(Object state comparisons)
-----

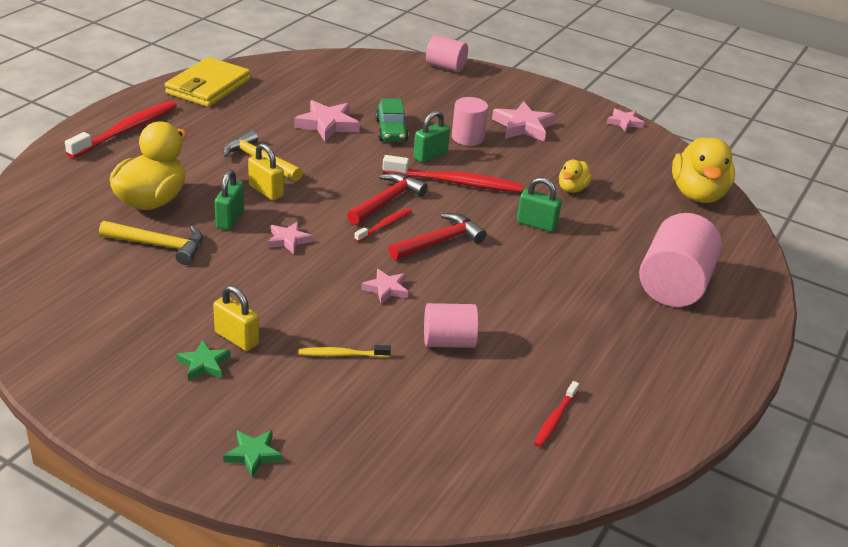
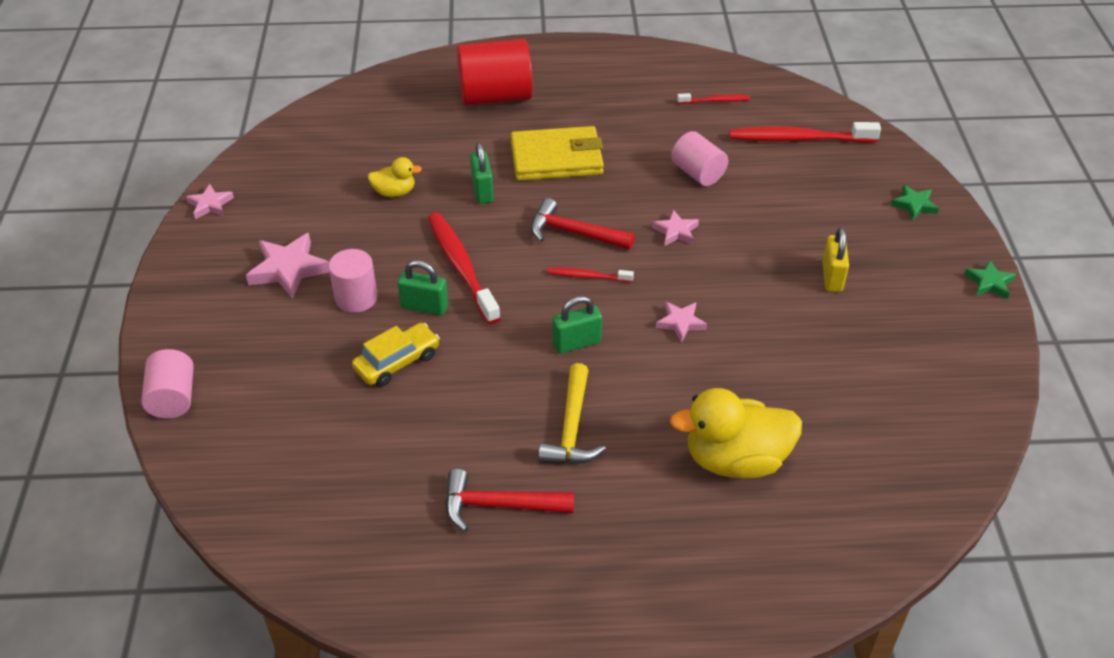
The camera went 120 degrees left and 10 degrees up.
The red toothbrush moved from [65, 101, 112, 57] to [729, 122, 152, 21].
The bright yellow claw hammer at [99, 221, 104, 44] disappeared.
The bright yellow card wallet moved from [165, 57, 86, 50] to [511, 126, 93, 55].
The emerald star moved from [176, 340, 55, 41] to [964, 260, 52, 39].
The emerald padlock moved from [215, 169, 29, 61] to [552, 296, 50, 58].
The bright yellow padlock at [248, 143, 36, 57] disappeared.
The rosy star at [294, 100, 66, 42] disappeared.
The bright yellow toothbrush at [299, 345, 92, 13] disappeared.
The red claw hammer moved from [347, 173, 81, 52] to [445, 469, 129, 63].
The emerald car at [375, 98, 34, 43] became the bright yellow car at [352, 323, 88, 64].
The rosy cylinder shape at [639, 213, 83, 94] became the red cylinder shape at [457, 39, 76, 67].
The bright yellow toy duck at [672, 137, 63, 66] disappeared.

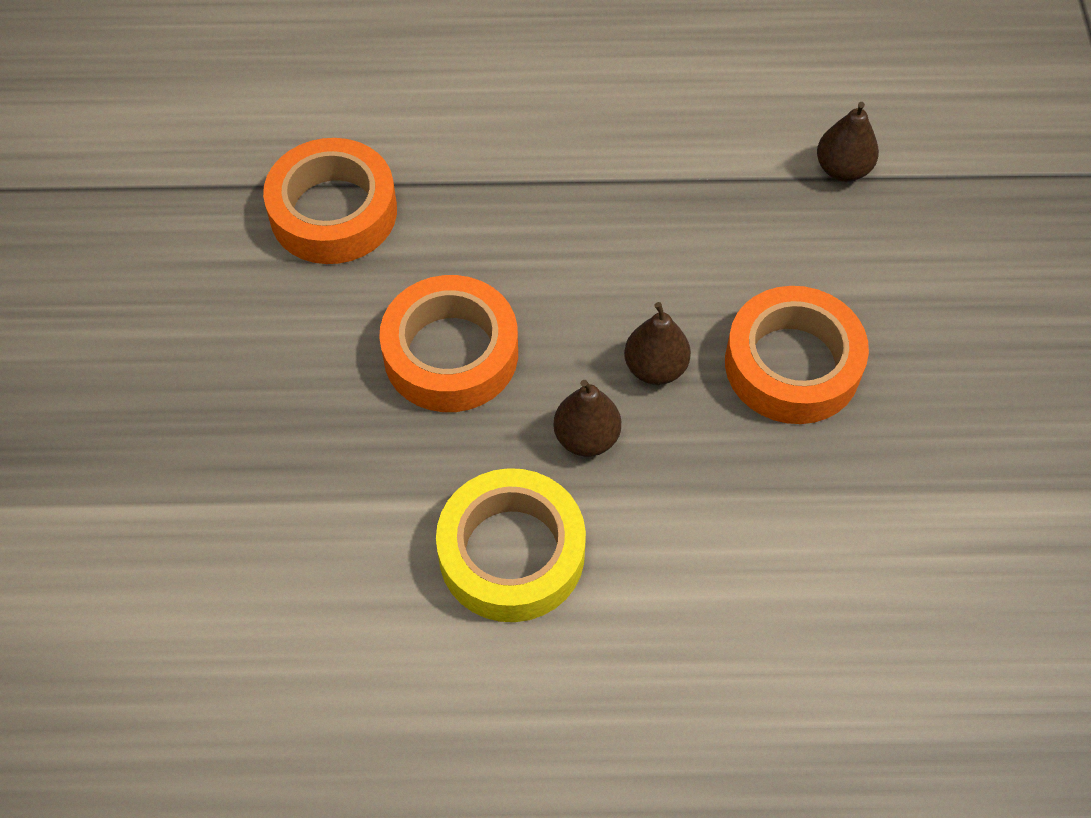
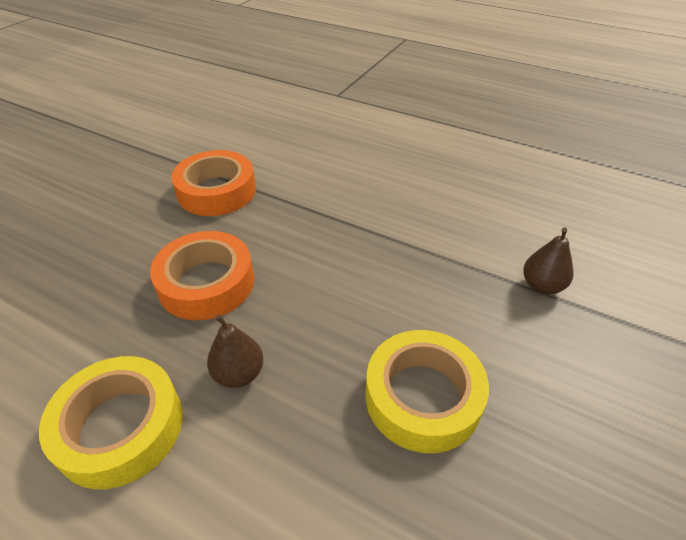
The camera went 30 degrees right and 15 degrees down.
The russet toy pear at [624, 302, 67, 83] disappeared.
The orange sticky tape at [725, 286, 144, 138] became the bright yellow sticky tape at [365, 330, 124, 123].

-----

TASK TO CARRY OUT:
Each line of the entries above that contains "toothbrush" is to be copied.

RESPONSE AREA:
The red toothbrush moved from [65, 101, 112, 57] to [729, 122, 152, 21].
The bright yellow toothbrush at [299, 345, 92, 13] disappeared.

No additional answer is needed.